Exercise directions
As soon as the line containing "green circle: moved 2 px right, 2 px down" appears in the material below, start returning lines exactly, and end with the line containing "red circle: moved 2 px left, 2 px up".

Supplied records
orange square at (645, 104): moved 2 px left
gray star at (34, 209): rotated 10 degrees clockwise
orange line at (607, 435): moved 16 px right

==

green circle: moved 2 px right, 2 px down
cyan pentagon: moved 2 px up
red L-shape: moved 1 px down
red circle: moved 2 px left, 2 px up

--

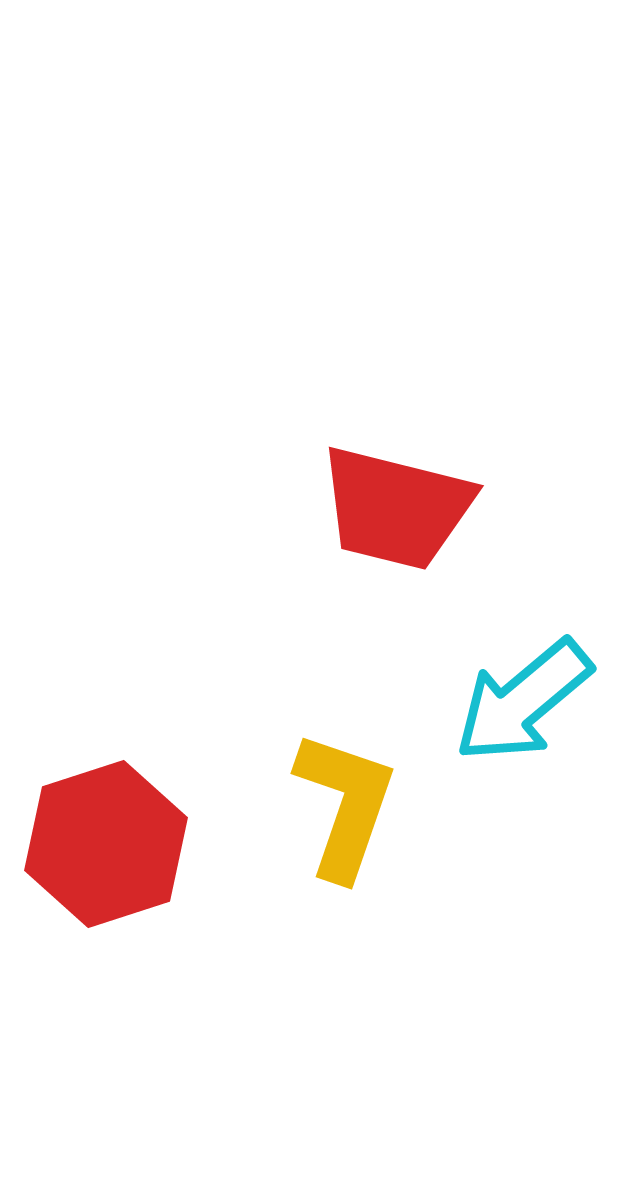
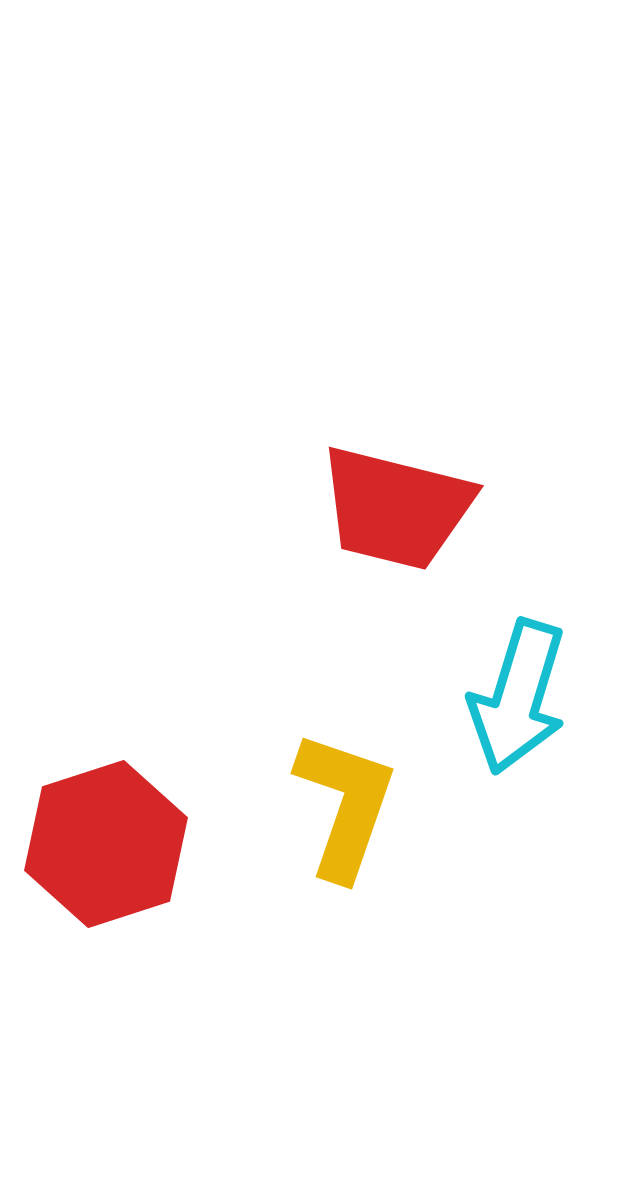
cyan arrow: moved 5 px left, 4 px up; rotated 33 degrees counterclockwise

Task output
green circle: moved 2 px right, 2 px down
cyan pentagon: moved 2 px up
red L-shape: moved 1 px down
red circle: moved 2 px left, 2 px up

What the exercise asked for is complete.